'''

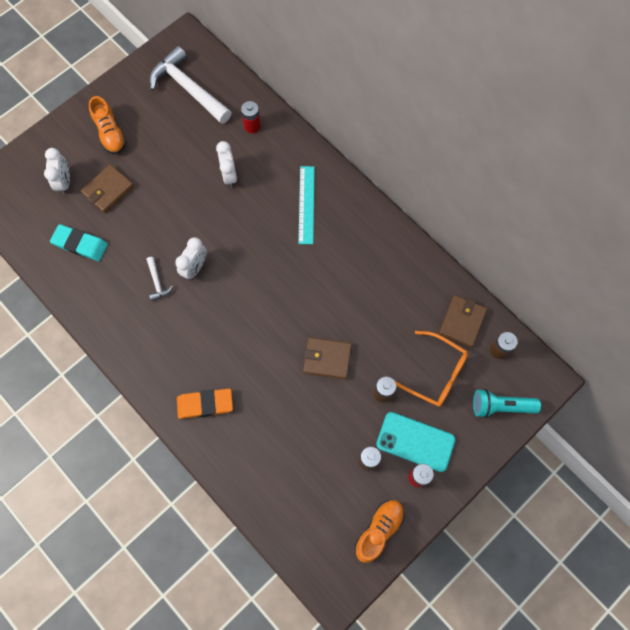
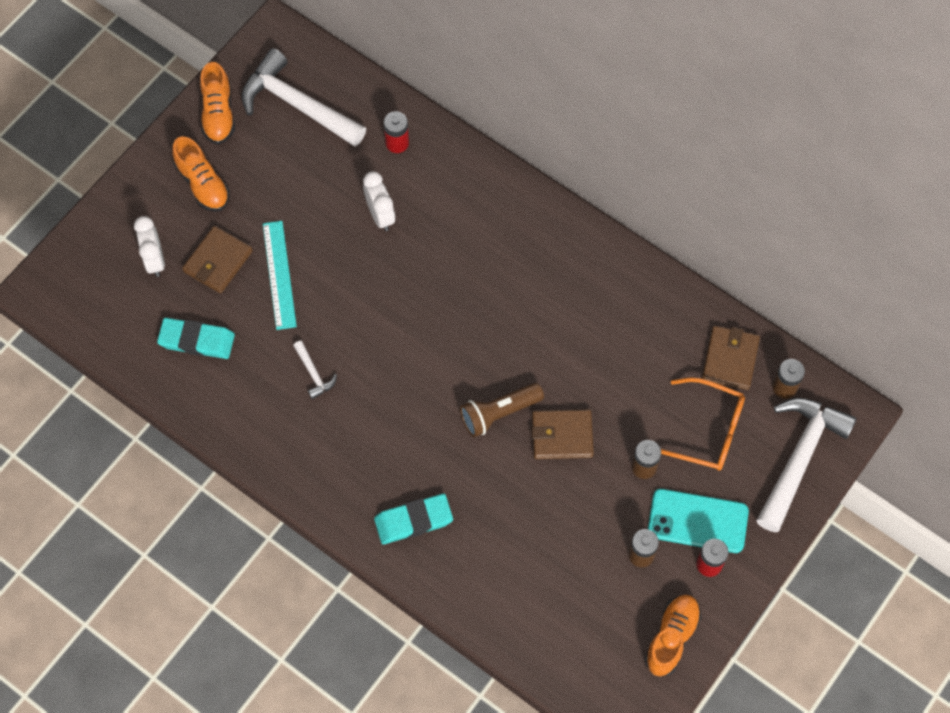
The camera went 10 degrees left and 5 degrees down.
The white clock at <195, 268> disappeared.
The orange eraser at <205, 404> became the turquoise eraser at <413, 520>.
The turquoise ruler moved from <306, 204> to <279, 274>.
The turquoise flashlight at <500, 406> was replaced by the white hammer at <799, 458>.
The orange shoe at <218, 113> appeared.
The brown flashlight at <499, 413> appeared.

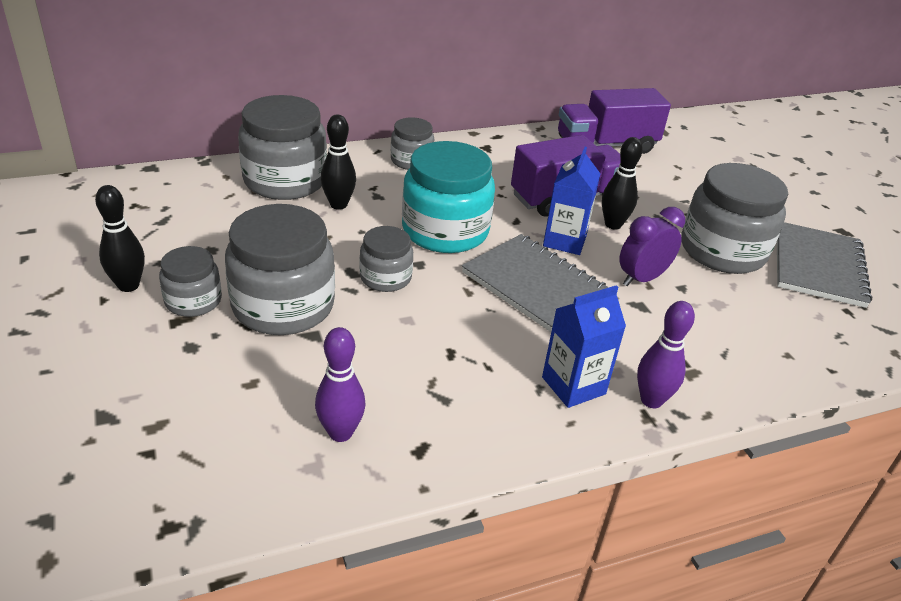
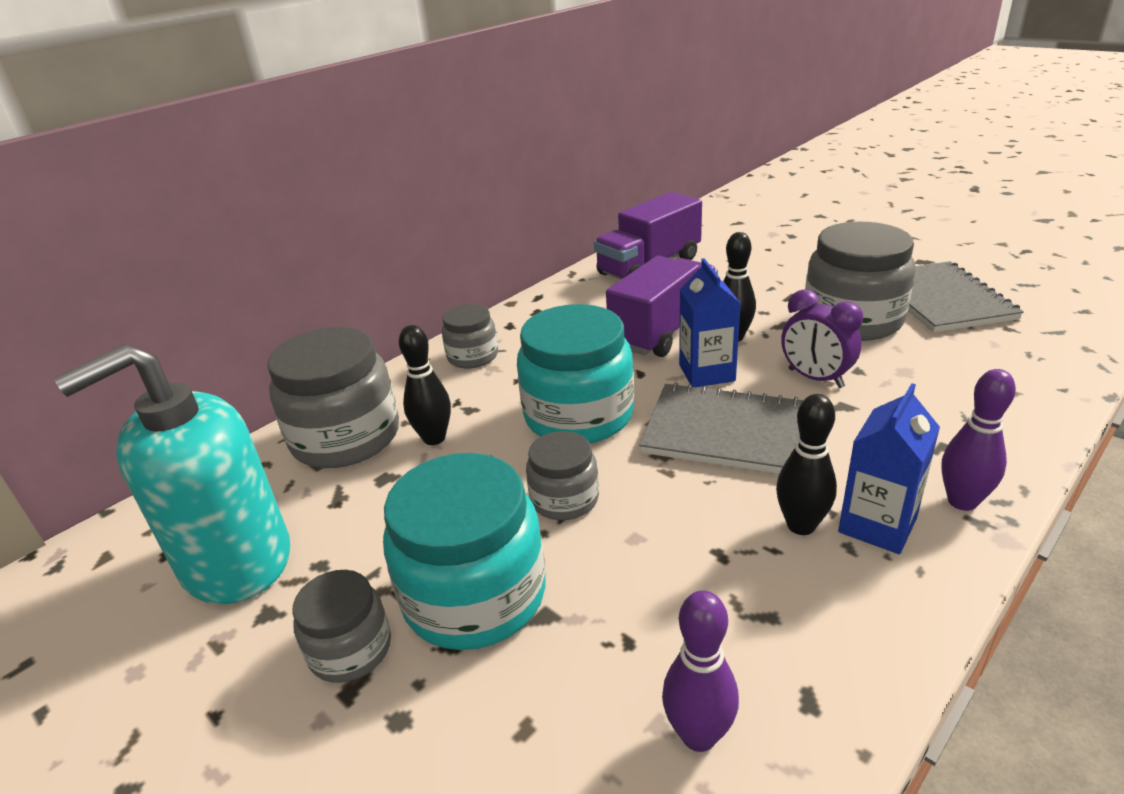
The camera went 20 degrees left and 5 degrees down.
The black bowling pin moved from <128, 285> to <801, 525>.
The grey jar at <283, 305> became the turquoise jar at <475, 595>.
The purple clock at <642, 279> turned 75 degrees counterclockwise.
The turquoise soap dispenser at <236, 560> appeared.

'''

| What you should do |
Referring to the material above, set down exactly the lines between the line with "The turquoise flashlight" and the line with "The orange shoe at <218, 113> appeared.", inclusive, and no other lines.

| Answer section |
The turquoise flashlight at <500, 406> was replaced by the white hammer at <799, 458>.
The orange shoe at <218, 113> appeared.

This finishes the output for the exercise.